--- EXERCISE OBJECTIVE ---
Your job with the data below: print everything from the line that holds "The pink dice" down to the line that holds "The black glasses", ends included, exactly, and nothing else.

· · · · ·

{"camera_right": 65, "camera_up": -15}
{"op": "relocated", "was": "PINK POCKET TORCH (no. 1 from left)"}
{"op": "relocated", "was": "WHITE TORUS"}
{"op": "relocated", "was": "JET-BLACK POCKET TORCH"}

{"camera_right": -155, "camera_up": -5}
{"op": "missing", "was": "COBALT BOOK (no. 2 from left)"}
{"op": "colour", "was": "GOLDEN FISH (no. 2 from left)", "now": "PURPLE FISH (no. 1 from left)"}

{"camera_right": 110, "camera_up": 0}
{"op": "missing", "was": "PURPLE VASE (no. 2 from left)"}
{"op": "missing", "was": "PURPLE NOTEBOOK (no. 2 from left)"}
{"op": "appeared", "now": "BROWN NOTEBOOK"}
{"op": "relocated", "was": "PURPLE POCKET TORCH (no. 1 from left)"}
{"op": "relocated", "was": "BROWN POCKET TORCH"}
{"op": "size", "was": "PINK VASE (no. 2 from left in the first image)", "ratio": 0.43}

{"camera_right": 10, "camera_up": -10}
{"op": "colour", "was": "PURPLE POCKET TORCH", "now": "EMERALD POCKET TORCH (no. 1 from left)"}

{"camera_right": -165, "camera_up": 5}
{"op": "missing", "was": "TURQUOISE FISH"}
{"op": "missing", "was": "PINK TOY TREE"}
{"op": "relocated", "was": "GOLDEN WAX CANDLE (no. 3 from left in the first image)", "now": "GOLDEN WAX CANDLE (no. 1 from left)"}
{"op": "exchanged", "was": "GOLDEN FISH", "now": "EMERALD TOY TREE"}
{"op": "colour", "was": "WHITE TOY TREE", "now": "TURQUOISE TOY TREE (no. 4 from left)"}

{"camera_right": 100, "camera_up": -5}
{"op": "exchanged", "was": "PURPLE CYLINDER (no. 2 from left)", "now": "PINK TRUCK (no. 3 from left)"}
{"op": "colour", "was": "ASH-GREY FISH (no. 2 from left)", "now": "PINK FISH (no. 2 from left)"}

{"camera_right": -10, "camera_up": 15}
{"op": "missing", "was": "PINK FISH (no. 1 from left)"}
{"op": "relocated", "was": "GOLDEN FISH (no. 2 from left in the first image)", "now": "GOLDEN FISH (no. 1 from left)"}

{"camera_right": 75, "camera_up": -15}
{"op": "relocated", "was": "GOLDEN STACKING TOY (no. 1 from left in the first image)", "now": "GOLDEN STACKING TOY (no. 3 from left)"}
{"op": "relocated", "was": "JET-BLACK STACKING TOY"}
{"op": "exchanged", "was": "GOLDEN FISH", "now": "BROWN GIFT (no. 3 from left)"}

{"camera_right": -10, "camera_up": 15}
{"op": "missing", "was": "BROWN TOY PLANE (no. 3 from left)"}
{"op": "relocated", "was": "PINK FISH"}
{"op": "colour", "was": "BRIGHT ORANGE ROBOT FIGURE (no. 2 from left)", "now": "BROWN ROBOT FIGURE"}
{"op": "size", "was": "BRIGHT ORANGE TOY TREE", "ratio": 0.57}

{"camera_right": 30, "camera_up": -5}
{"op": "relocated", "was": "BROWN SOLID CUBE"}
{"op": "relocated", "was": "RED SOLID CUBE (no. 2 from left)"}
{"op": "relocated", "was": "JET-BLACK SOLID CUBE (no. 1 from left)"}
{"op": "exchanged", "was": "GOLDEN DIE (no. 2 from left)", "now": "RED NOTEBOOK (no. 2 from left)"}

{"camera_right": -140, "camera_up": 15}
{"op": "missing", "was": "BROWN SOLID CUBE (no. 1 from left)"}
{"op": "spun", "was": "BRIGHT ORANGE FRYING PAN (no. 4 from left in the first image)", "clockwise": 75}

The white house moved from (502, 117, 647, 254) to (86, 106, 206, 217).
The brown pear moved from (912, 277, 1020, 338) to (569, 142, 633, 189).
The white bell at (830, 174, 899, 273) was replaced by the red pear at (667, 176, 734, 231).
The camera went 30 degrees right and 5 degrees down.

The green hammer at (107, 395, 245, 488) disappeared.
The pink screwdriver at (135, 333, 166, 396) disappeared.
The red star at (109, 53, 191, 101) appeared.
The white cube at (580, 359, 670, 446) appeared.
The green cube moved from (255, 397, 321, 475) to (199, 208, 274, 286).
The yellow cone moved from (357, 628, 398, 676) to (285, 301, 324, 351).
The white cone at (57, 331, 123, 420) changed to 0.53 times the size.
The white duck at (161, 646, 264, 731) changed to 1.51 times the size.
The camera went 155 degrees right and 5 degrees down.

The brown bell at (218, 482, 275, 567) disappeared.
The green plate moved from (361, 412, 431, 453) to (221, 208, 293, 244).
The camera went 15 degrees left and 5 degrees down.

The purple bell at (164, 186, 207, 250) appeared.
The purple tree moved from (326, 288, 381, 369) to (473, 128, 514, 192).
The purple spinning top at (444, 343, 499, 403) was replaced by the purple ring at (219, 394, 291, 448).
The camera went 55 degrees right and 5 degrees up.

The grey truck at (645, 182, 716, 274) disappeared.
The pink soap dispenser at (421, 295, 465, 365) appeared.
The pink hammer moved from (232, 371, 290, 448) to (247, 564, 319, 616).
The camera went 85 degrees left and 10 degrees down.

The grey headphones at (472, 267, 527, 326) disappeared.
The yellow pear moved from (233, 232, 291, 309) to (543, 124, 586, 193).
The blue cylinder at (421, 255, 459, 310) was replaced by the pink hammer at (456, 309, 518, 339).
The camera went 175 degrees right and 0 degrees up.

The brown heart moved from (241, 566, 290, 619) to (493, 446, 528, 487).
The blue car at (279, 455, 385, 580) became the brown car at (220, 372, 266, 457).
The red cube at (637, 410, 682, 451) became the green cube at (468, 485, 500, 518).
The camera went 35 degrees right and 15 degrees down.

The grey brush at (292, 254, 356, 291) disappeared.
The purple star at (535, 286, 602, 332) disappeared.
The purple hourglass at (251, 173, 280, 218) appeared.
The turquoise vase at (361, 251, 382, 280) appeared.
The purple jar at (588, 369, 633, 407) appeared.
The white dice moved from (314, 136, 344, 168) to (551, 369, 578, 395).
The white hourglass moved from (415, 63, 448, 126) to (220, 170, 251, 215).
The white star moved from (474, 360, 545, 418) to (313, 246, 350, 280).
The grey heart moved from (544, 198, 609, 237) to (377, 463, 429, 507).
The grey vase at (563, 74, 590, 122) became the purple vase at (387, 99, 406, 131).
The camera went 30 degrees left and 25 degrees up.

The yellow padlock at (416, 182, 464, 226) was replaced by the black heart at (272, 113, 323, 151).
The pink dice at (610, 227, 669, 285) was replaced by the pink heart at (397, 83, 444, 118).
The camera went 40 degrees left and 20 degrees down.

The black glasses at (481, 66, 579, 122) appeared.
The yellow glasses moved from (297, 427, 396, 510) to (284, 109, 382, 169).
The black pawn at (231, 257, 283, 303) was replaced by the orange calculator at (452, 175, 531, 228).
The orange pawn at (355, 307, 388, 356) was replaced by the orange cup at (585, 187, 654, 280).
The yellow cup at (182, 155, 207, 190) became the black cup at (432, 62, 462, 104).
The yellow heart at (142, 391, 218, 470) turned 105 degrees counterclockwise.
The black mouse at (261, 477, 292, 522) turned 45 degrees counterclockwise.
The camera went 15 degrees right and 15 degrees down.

· · · · ·

--- REPLY TO THE TASK ---
The pink dice at (610, 227, 669, 285) was replaced by the pink heart at (397, 83, 444, 118).
The camera went 40 degrees left and 20 degrees down.

The black glasses at (481, 66, 579, 122) appeared.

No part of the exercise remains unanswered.